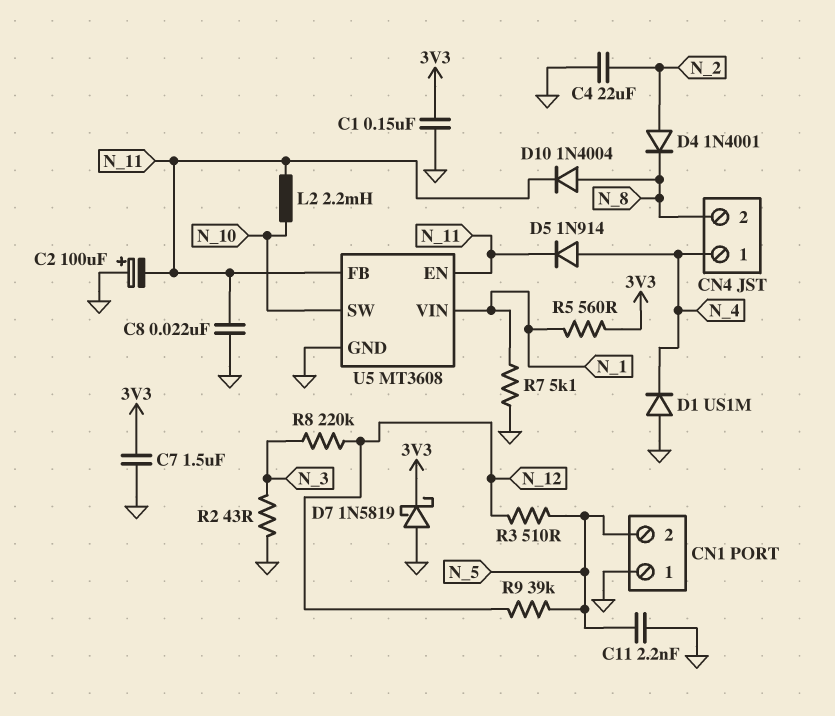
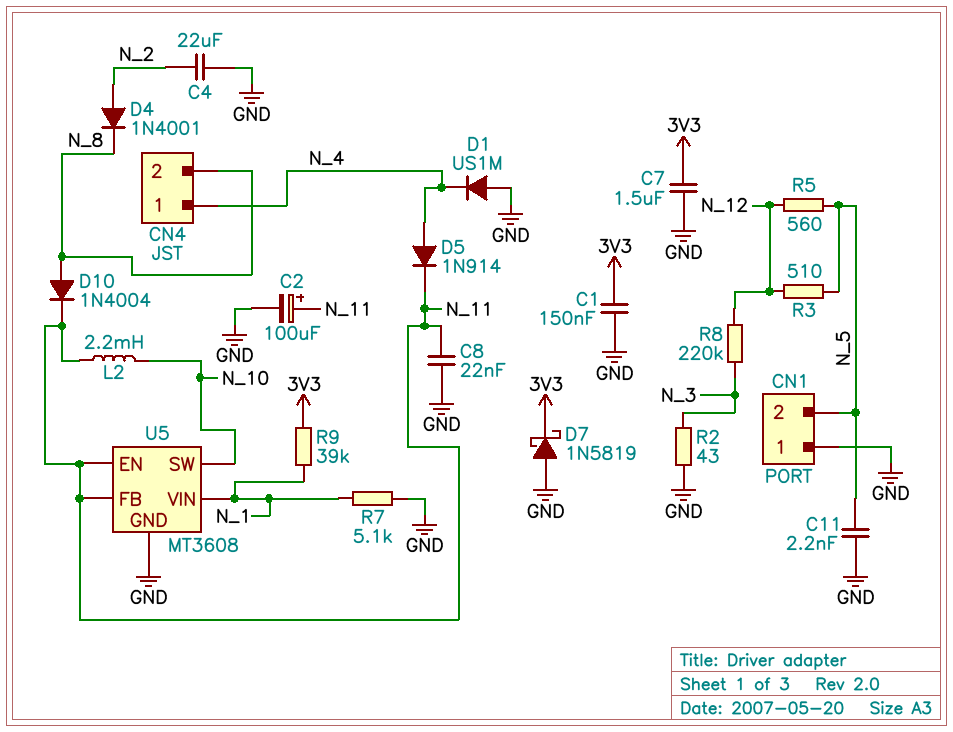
C2: 100uF (plus GND, minus N_11) -> 100uF (plus N_11, minus GND)
R5: 560 (3V3, N_1) -> 560 (N_5, N_12)
R9: 39k (N_5, N_12) -> 39k (3V3, N_1)

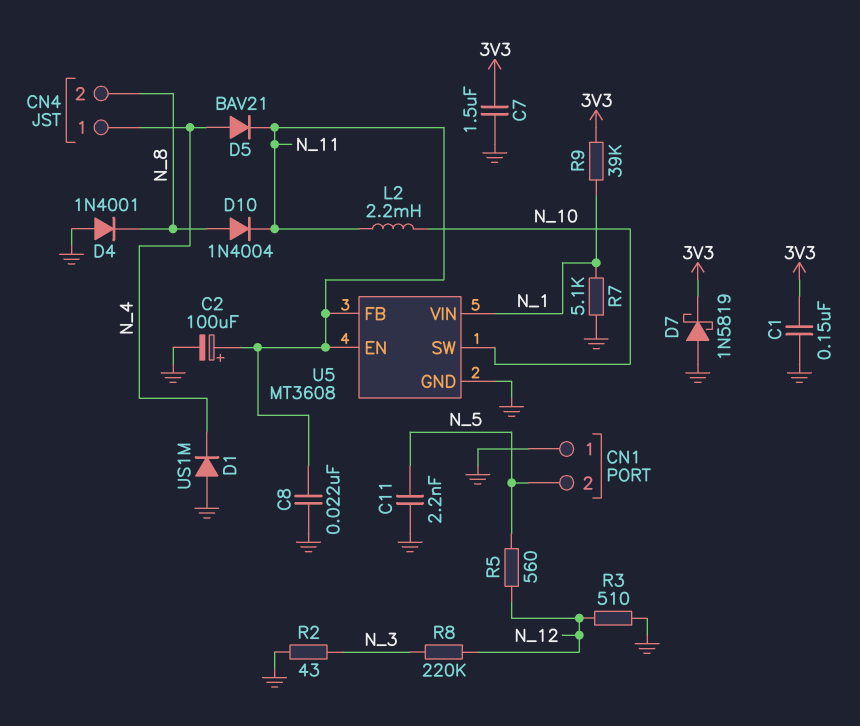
C4: 22uF (GND, N_2) -> none
D4: diode 1N4001 (A N_2, K N_8) -> diode 1N4001 (A GND, K N_8)
D5: diode 1N914 (A N_4, K N_11) -> diode BAV21 (A N_4, K N_11)
R3: 510 (N_5, N_12) -> 510 (GND, N_12)

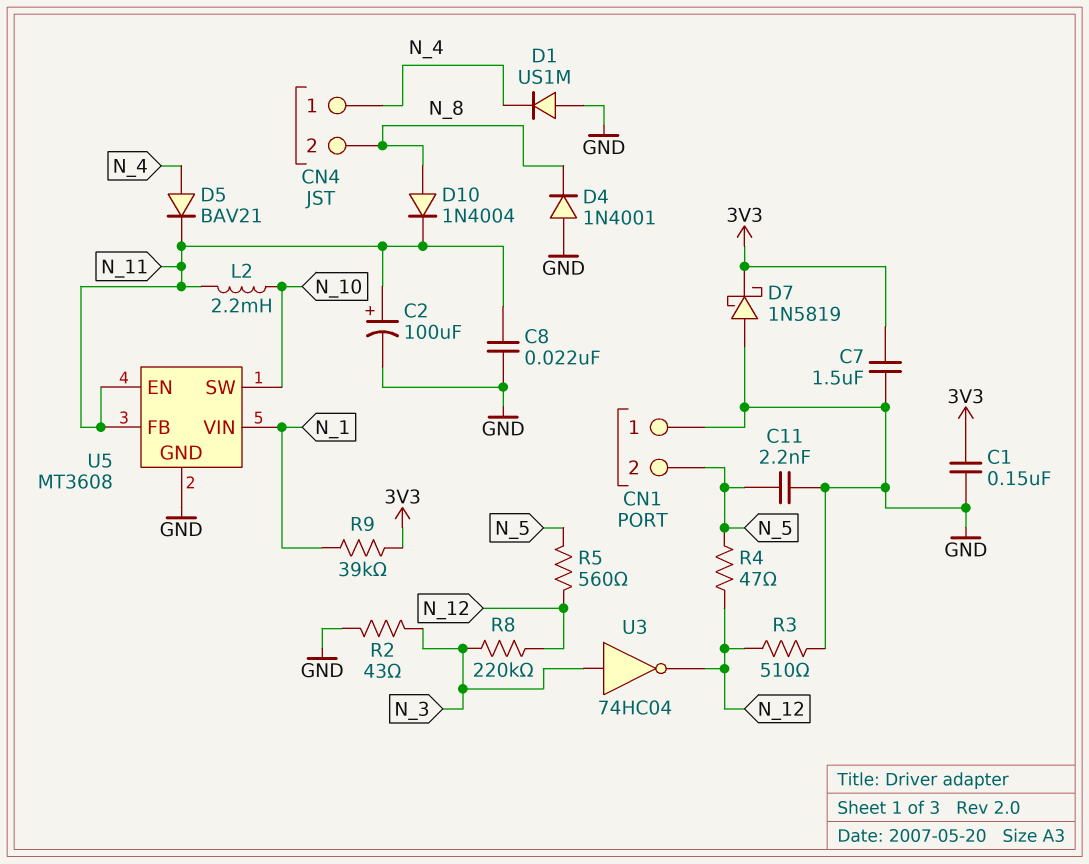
R4: none -> 47 (N_5, N_12)
R7: 5.1k (GND, N_1) -> none
U3: none -> NOT 74HC04 (in N_3, out N_12)

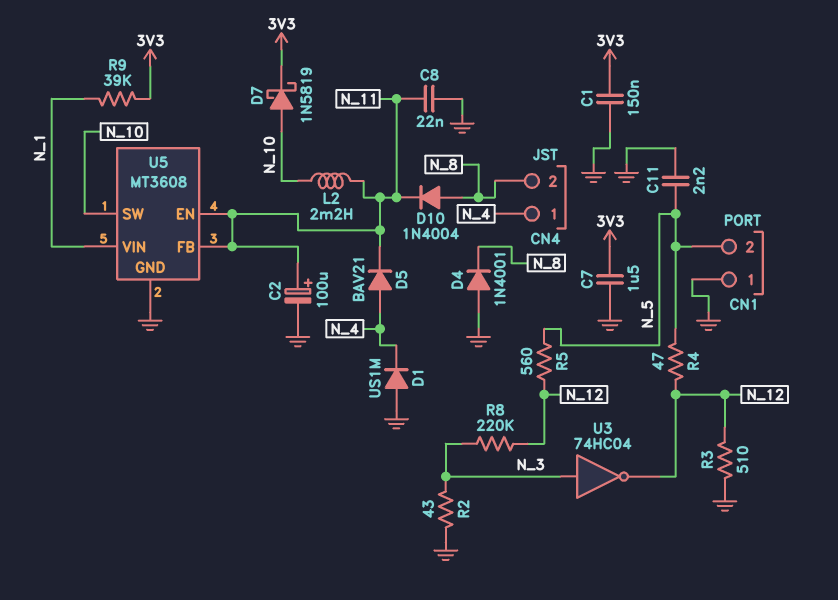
D7: schottky 1N5819 (A GND, K 3V3) -> schottky 1N5819 (A N_10, K 3V3)

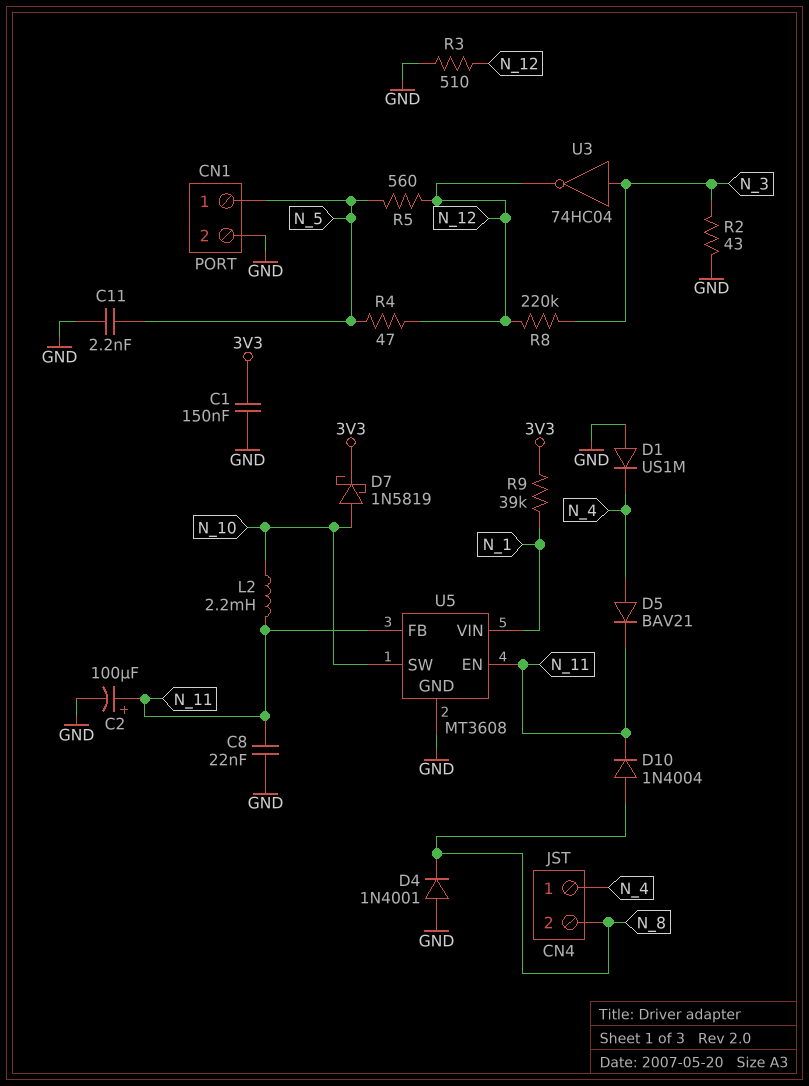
C7: 1.5uF (3V3, GND) -> none
CN1 pin 1: GND -> N_5
CN1 pin 2: N_5 -> GND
• • • • •
Directions for this task: What is needed is an exact copy of the lines from the line with "R5: 560 (3V3, N_1) -> 560 (N_5, N_12)" to the end of the data above, both included, without any pictures.

Result for this task:
R5: 560 (3V3, N_1) -> 560 (N_5, N_12)
R9: 39k (N_5, N_12) -> 39k (3V3, N_1)

C4: 22uF (GND, N_2) -> none
D4: diode 1N4001 (A N_2, K N_8) -> diode 1N4001 (A GND, K N_8)
D5: diode 1N914 (A N_4, K N_11) -> diode BAV21 (A N_4, K N_11)
R3: 510 (N_5, N_12) -> 510 (GND, N_12)

R4: none -> 47 (N_5, N_12)
R7: 5.1k (GND, N_1) -> none
U3: none -> NOT 74HC04 (in N_3, out N_12)

D7: schottky 1N5819 (A GND, K 3V3) -> schottky 1N5819 (A N_10, K 3V3)

C7: 1.5uF (3V3, GND) -> none
CN1 pin 1: GND -> N_5
CN1 pin 2: N_5 -> GND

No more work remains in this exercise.